### Task description
Copy out the lines below that hold the word "right".

### Multi-step shape edit data
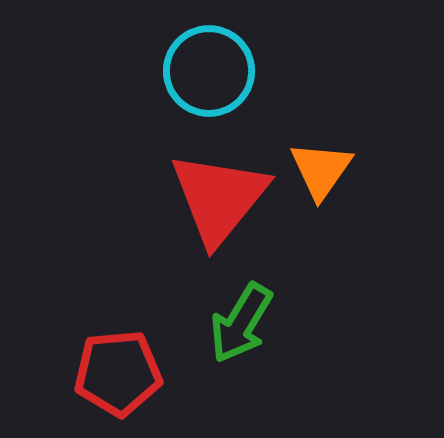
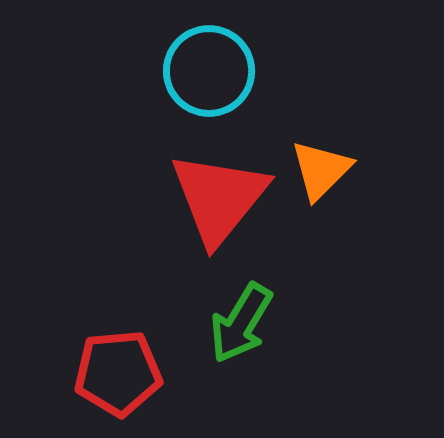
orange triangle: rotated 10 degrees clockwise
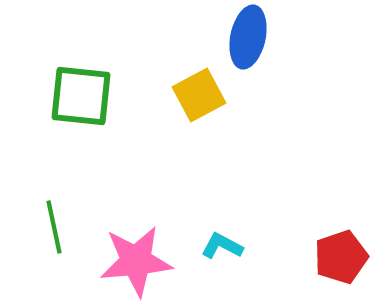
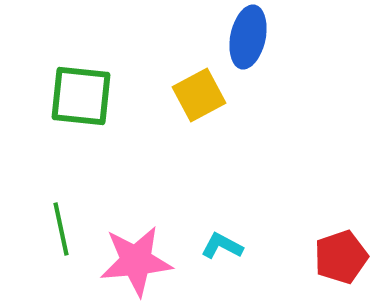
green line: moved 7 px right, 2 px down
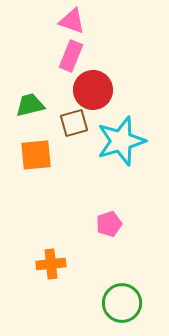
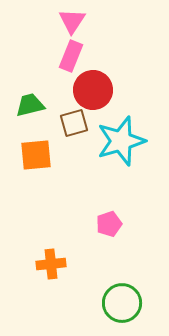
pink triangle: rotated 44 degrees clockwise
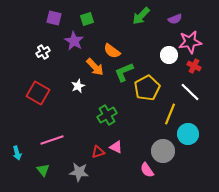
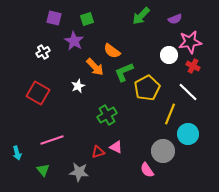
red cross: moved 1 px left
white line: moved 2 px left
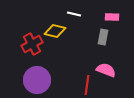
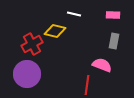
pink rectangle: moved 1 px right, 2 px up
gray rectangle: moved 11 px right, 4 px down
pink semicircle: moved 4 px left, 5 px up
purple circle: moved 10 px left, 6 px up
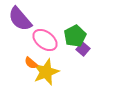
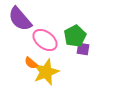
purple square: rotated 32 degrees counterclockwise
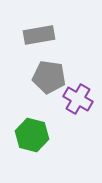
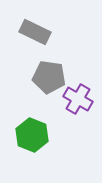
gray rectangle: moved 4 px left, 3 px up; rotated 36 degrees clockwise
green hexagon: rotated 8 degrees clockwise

### Response
green line: moved 7 px right, 2 px down
pink rectangle: moved 1 px right, 2 px up
gray rectangle: moved 11 px right, 4 px down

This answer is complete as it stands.